[Records from a data source]

• • • • •

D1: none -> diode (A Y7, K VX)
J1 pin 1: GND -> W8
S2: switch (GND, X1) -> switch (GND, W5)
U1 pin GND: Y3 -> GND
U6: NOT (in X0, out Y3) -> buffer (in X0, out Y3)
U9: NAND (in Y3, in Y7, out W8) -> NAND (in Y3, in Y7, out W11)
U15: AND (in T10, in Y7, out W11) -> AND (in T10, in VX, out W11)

• • • • •

PROBLEM STATEMENT =>
Repeat each entry above, keeping every word exact.

TASK RESPONSE =>
D1: none -> diode (A Y7, K VX)
J1 pin 1: GND -> W8
S2: switch (GND, X1) -> switch (GND, W5)
U1 pin GND: Y3 -> GND
U6: NOT (in X0, out Y3) -> buffer (in X0, out Y3)
U9: NAND (in Y3, in Y7, out W8) -> NAND (in Y3, in Y7, out W11)
U15: AND (in T10, in Y7, out W11) -> AND (in T10, in VX, out W11)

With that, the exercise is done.